ABOUT THIS TASK —
Copy all lines below that use the word "none".

[Start of section]

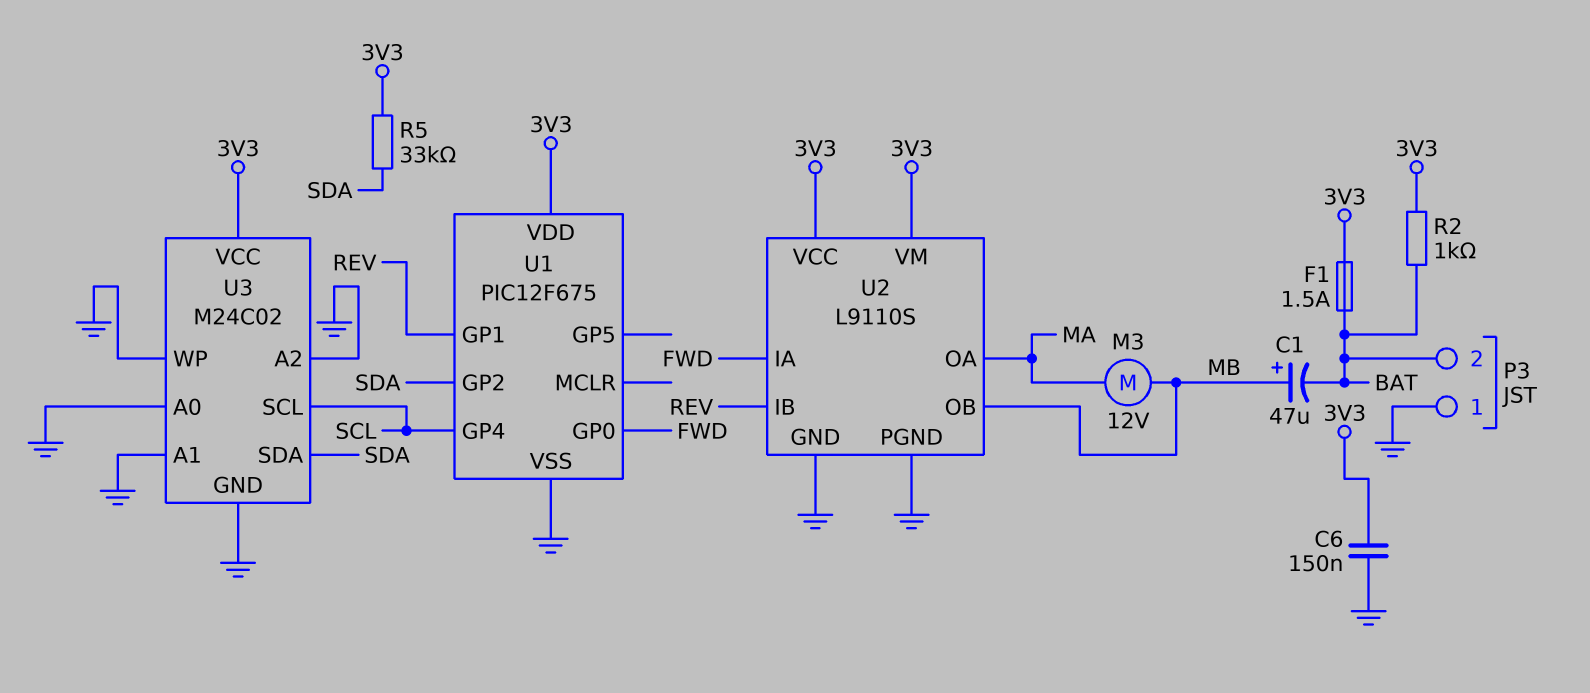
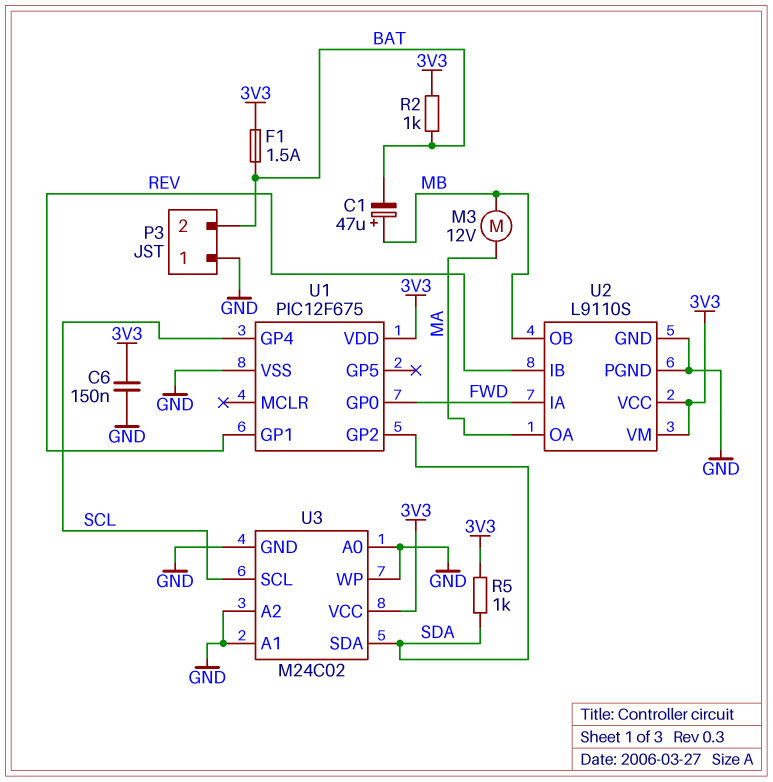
R5: 33k (3V3, SDA) -> 1k (3V3, SDA)

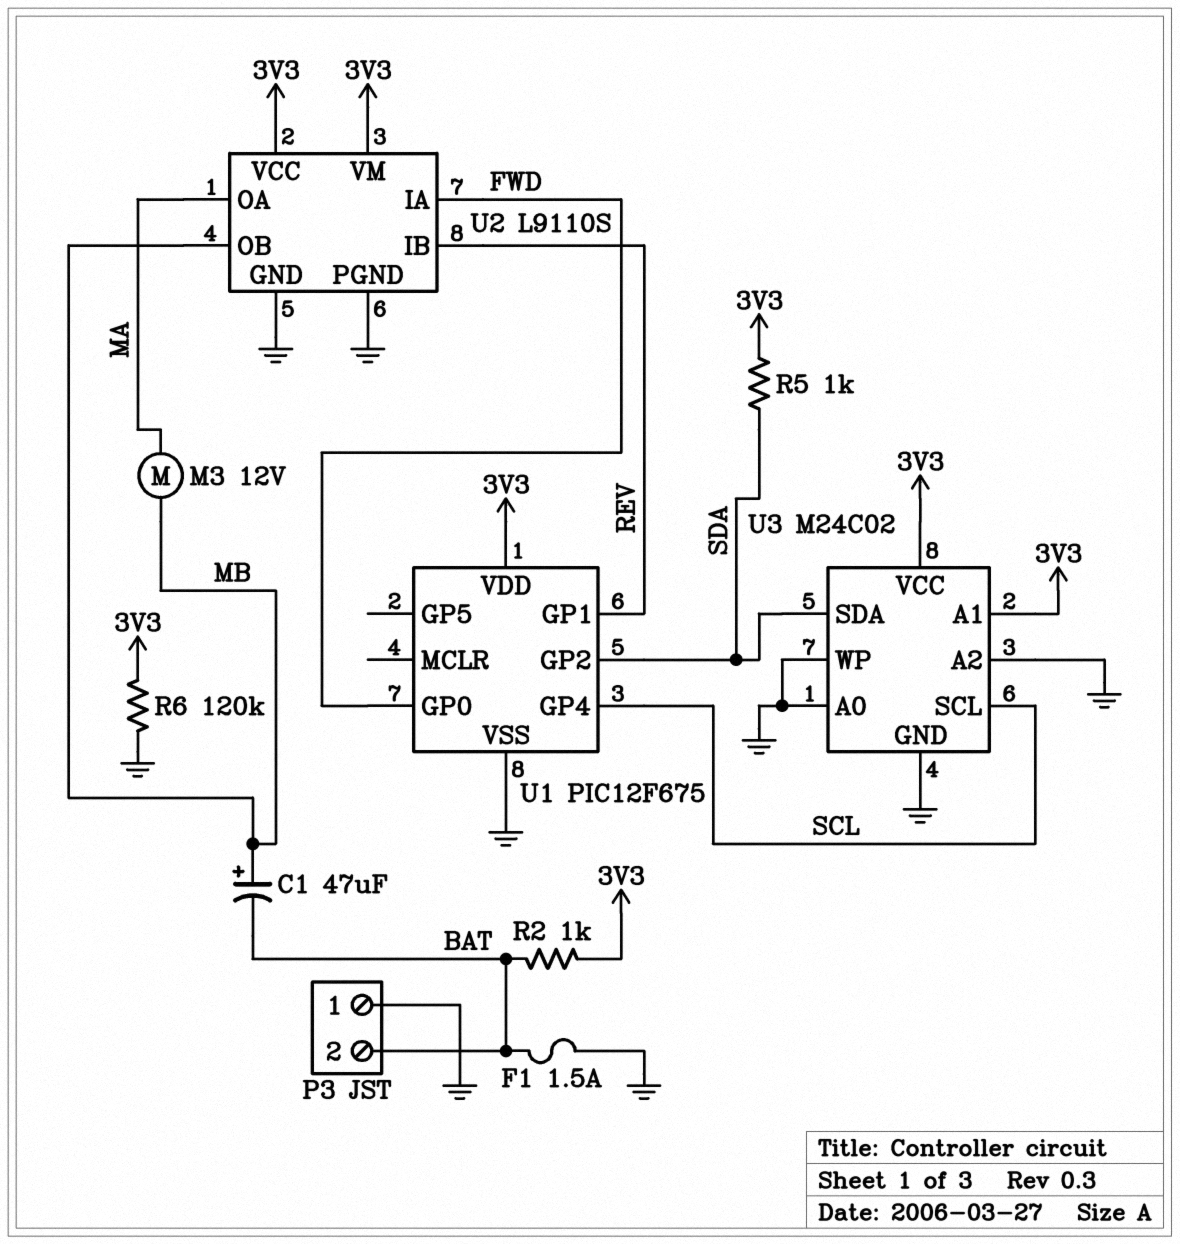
C6: 150nF (3V3, GND) -> none
F1: 1.5A (3V3, BAT) -> 1.5A (BAT, GND)
R6: none -> 120k (3V3, GND)
U3 pin A1: GND -> 3V3

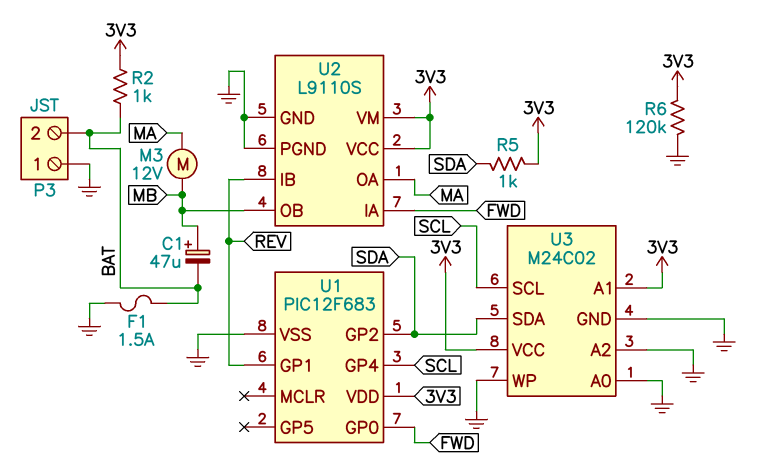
U1: PIC12F675 -> PIC12F683

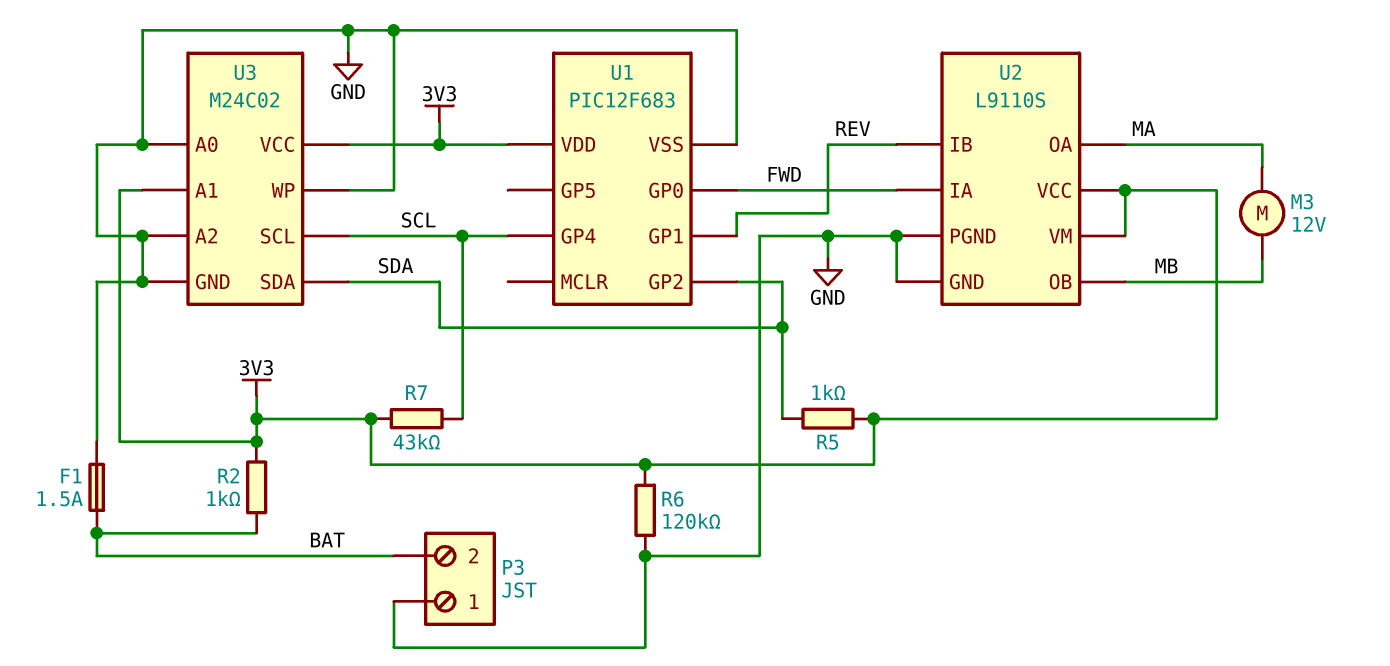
C1: 47uF (plus MB, minus BAT) -> none
R7: none -> 43k (3V3, SCL)

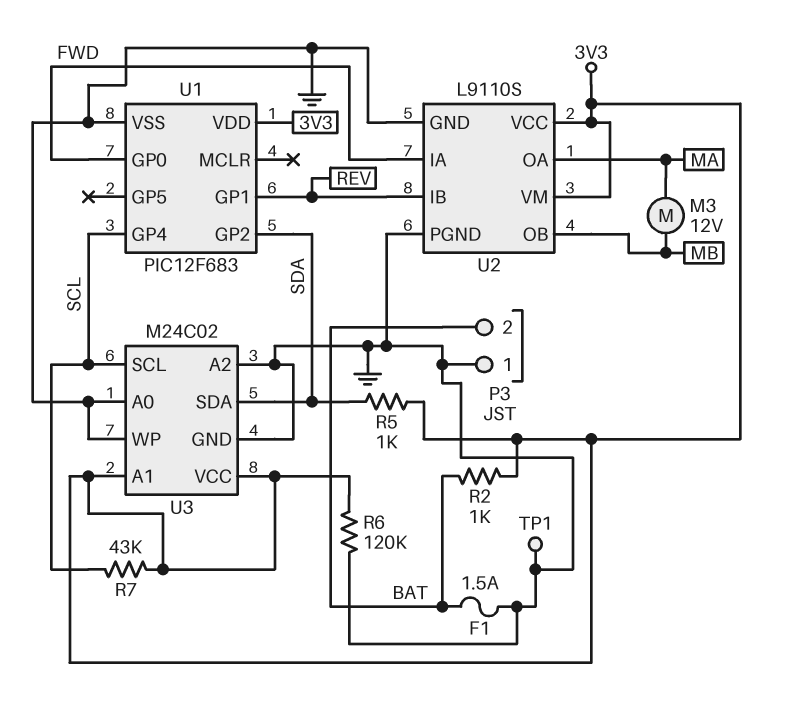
TP1: none -> test point (GND)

[End of section]

ANSWER BELOW —
C6: 150nF (3V3, GND) -> none
R6: none -> 120k (3V3, GND)
C1: 47uF (plus MB, minus BAT) -> none
R7: none -> 43k (3V3, SCL)
TP1: none -> test point (GND)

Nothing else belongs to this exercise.